Restate word for word the lines of the entries below, starting with the line that holds "turquoise boat: 3 -> 1" and ending with the line that holds "turquoise robot: 3 -> 2", and no others.

_The data_
_____

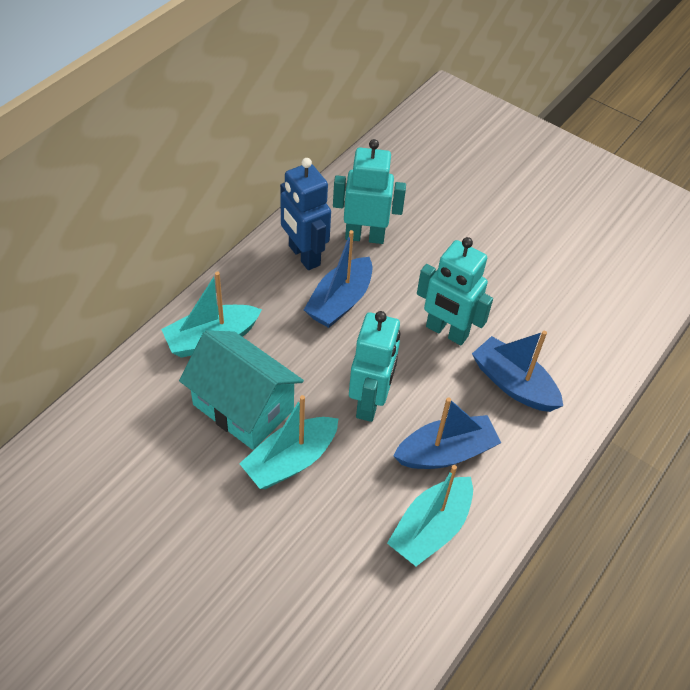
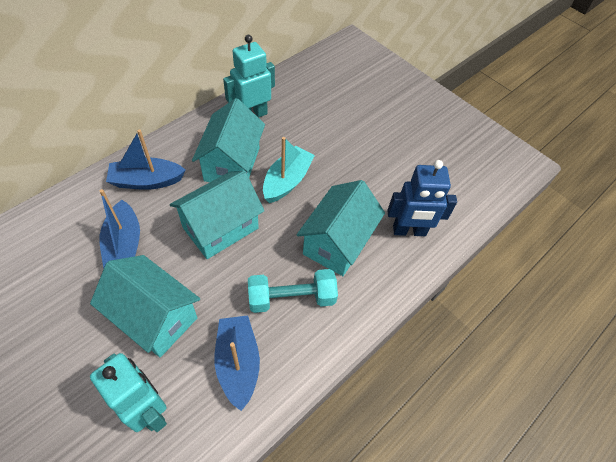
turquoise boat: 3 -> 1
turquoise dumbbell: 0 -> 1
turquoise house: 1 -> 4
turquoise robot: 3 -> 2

_____

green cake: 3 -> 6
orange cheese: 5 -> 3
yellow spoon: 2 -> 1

_____

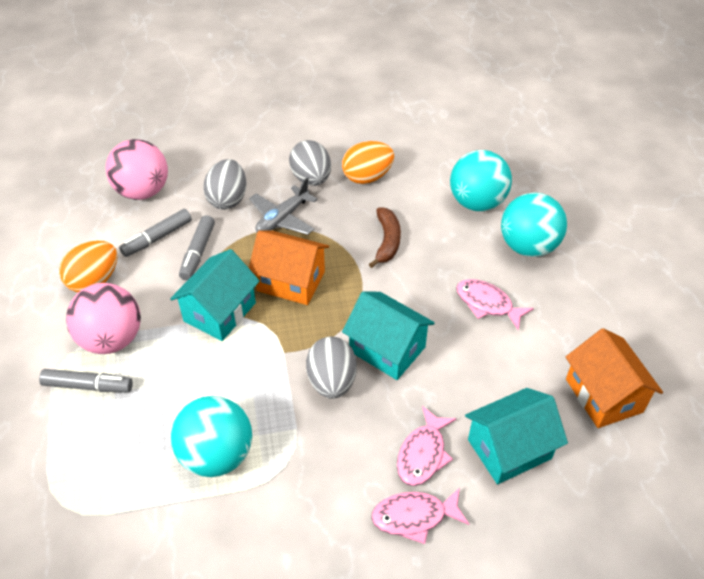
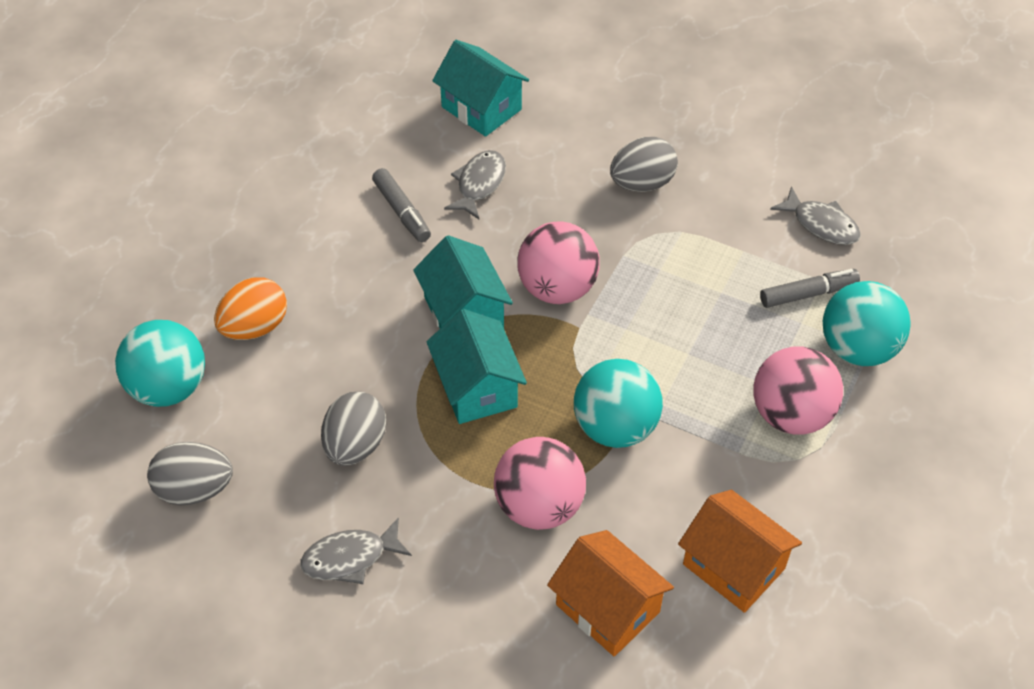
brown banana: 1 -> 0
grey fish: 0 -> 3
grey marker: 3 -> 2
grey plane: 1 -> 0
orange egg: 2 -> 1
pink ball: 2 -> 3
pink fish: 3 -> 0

_____

_Response to the exercise_
turquoise boat: 3 -> 1
turquoise dumbbell: 0 -> 1
turquoise house: 1 -> 4
turquoise robot: 3 -> 2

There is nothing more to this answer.